Your reply should set down word for word each line below from the one with "[480 232 568 340]" through the final line, both included, but none of the pictures.

§

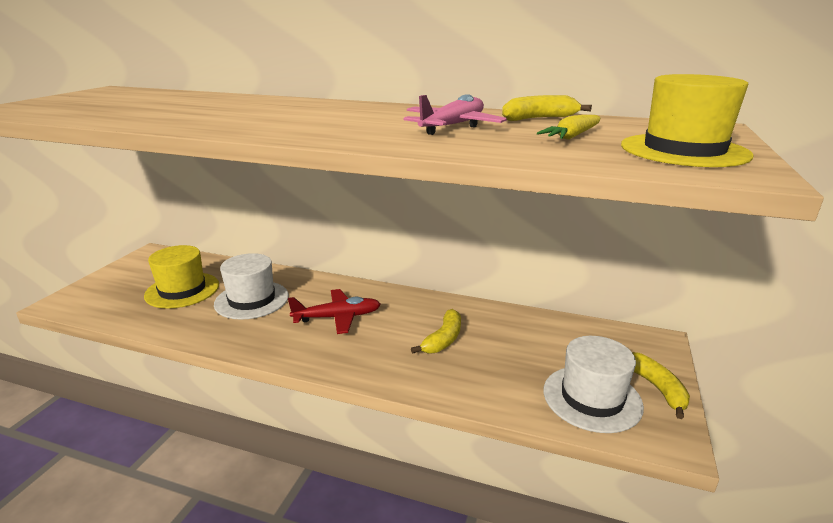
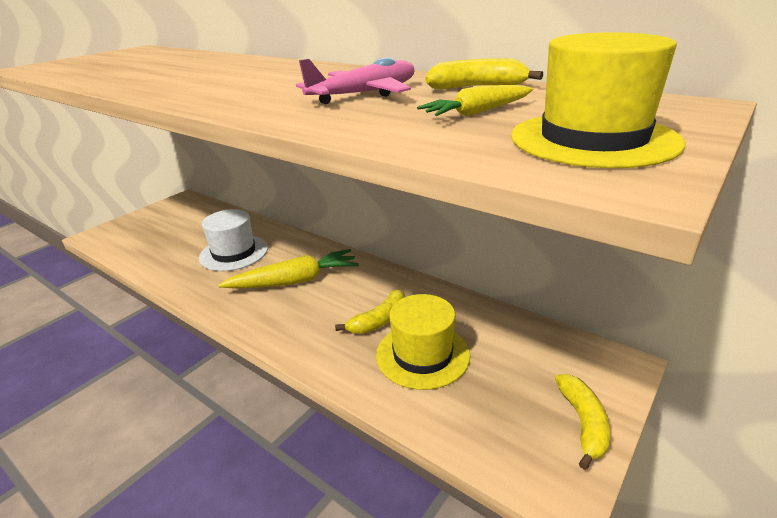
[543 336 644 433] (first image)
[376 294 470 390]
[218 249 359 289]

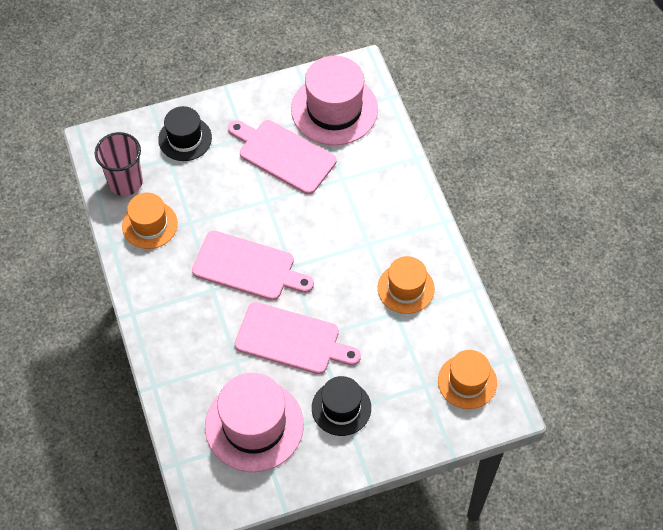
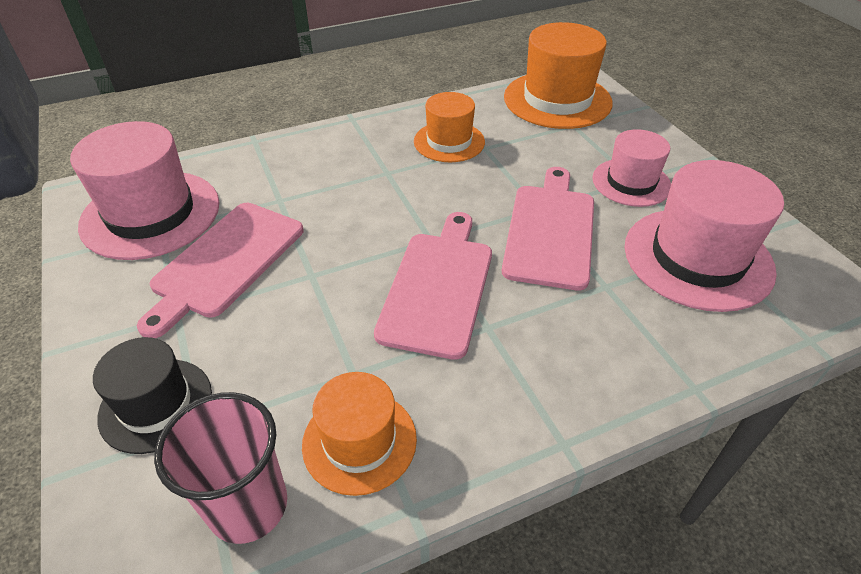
[592 129 671 207]
[504 22 613 129]

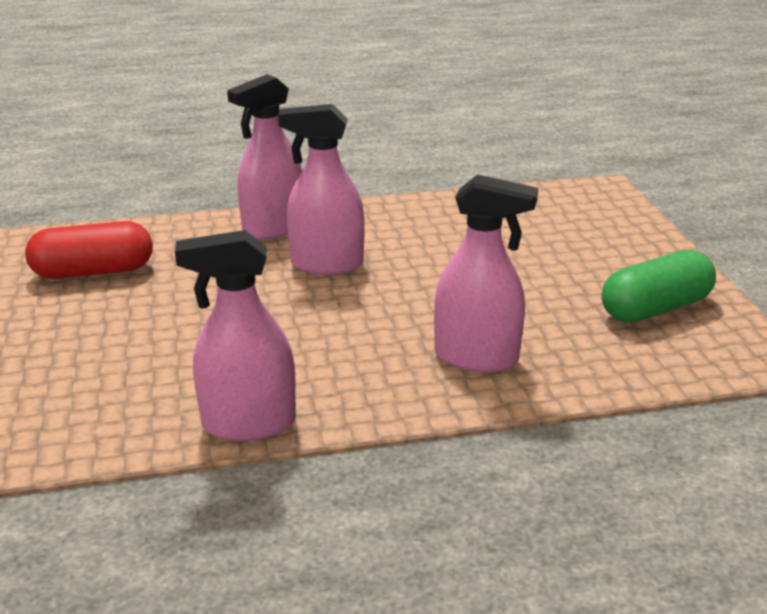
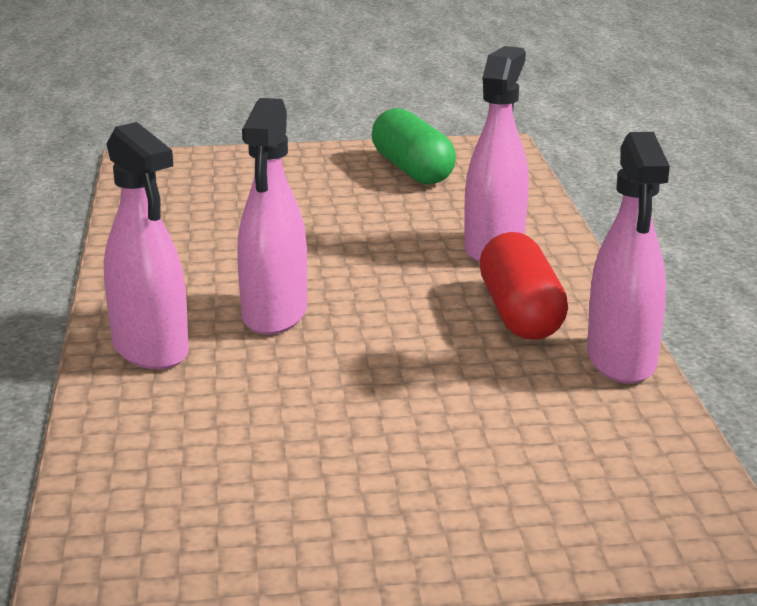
[480 232 568 340]

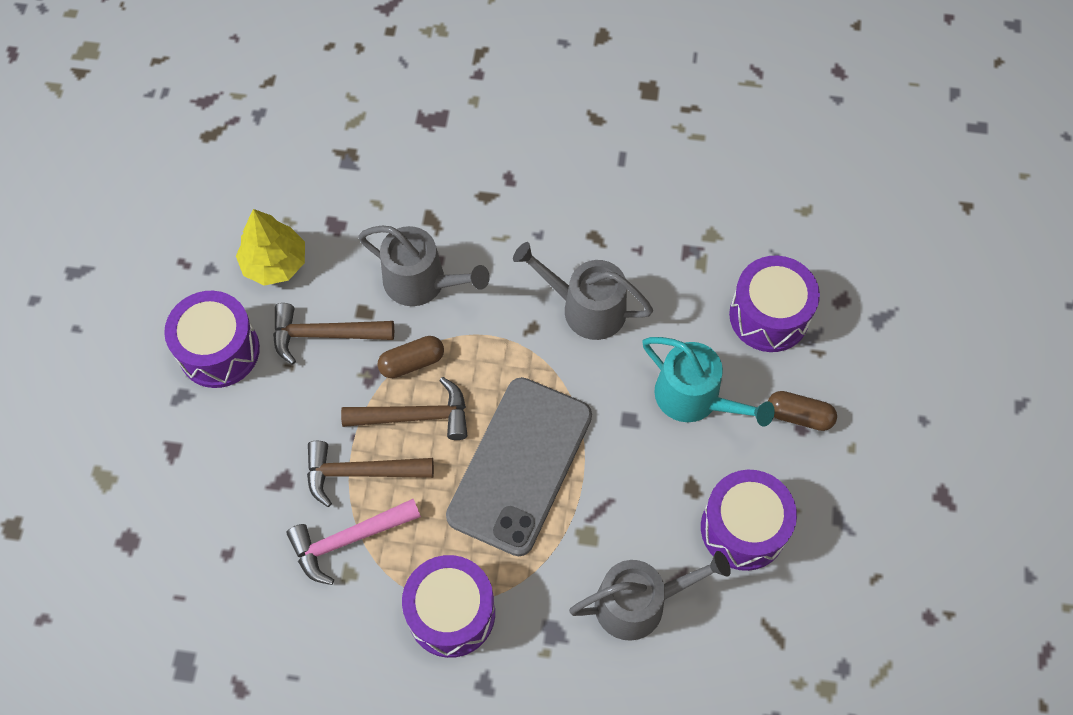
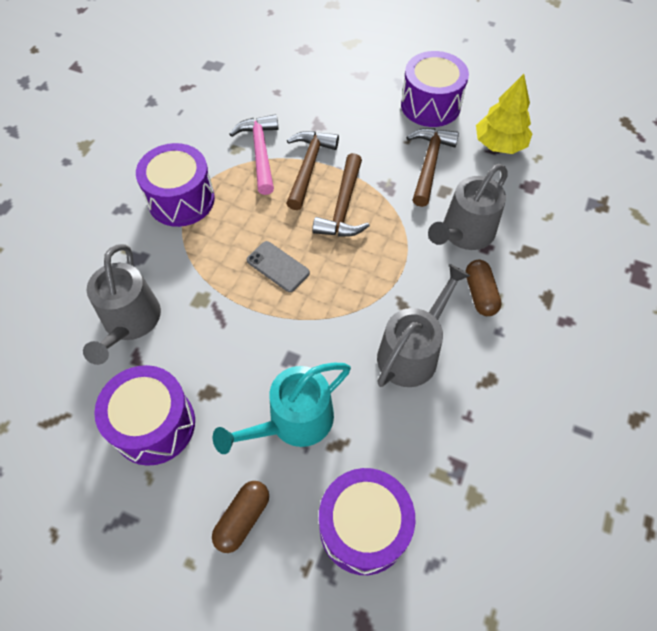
[466 260 502 316]
[247 241 310 292]

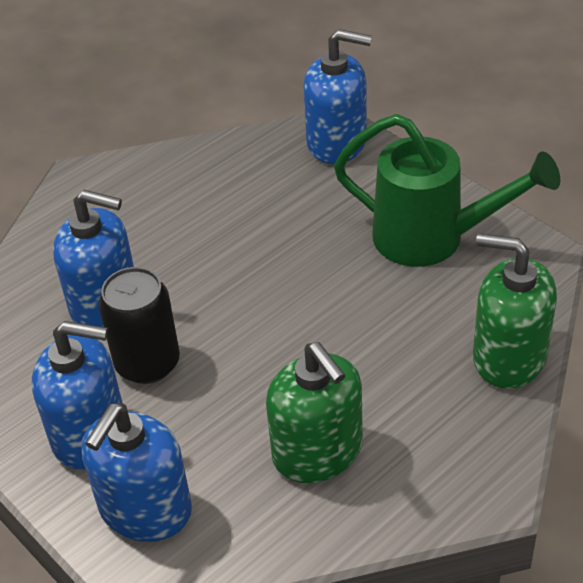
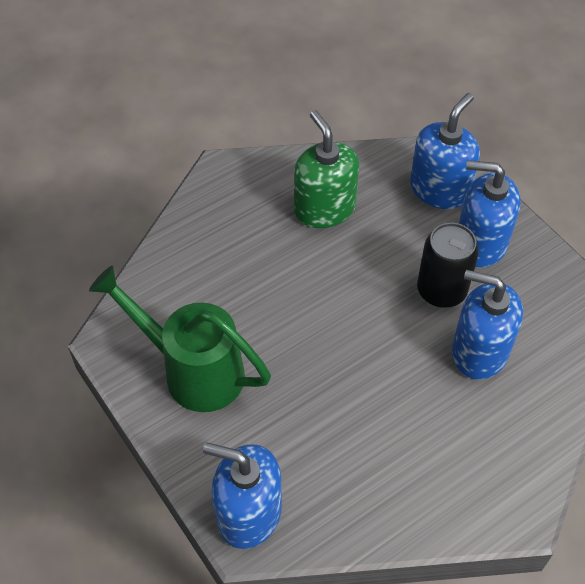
[473 234 557 389] (first image)

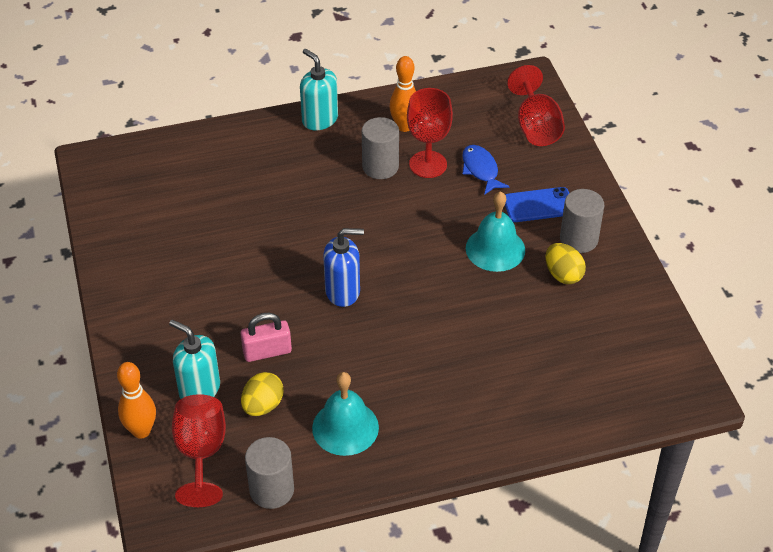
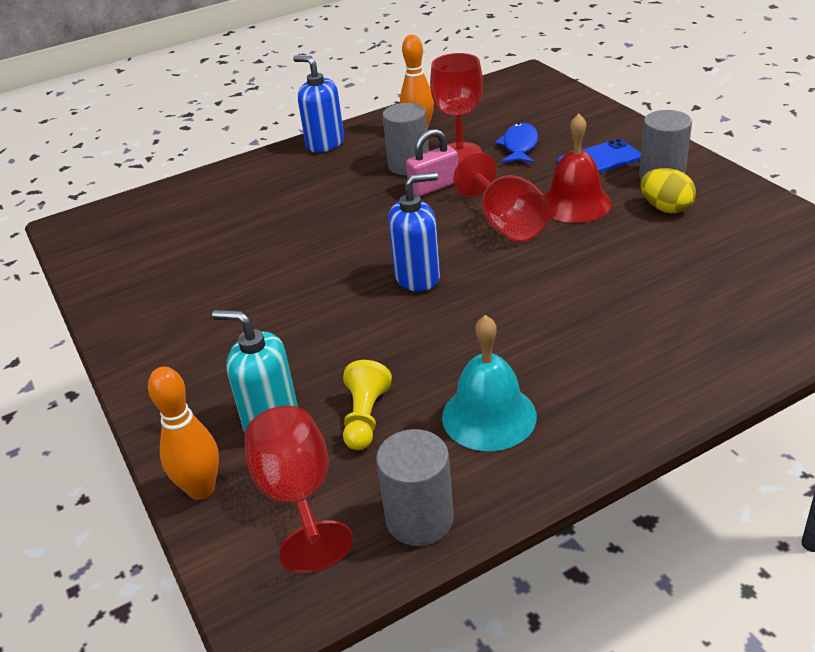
[406 129 458 197]
[453 152 550 242]
[343 360 392 450]
[293 56 344 153]
[544 114 612 223]
[495 123 538 163]

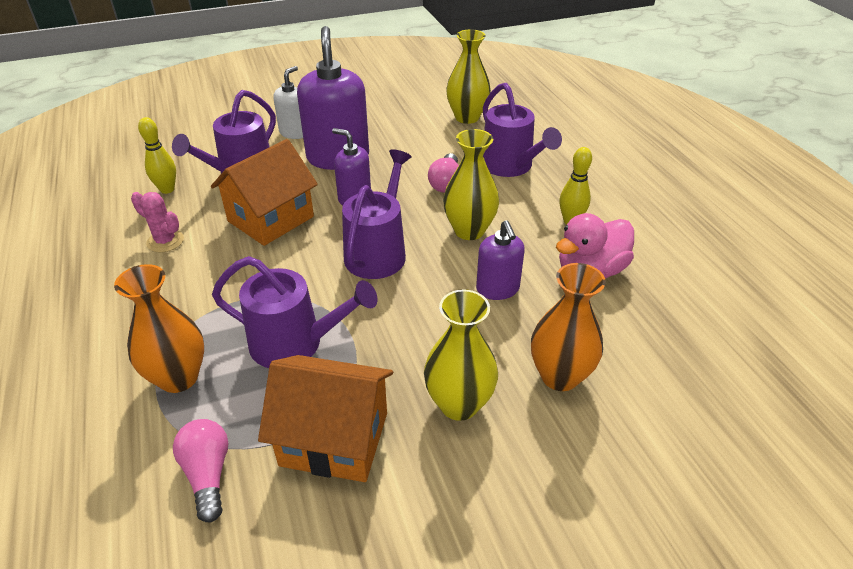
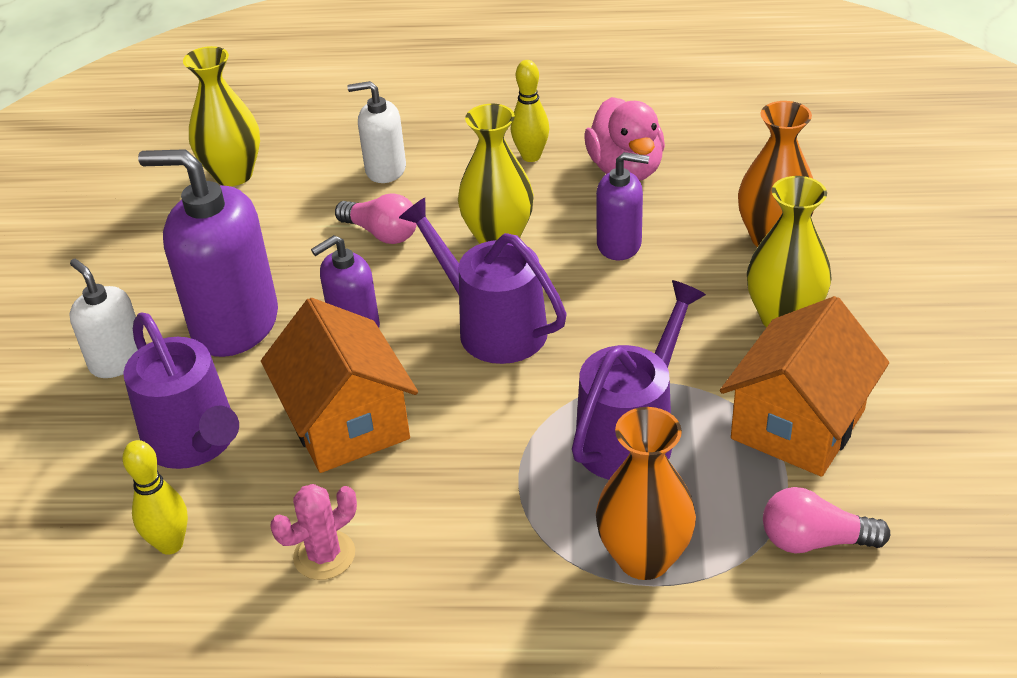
[347 81 406 183]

§

REPLY TO THE TASK -
[480 232 568 340]

[466 260 502 316]
[247 241 310 292]

[473 234 557 389] (first image)

[406 129 458 197]
[453 152 550 242]
[343 360 392 450]
[293 56 344 153]
[544 114 612 223]
[495 123 538 163]

[347 81 406 183]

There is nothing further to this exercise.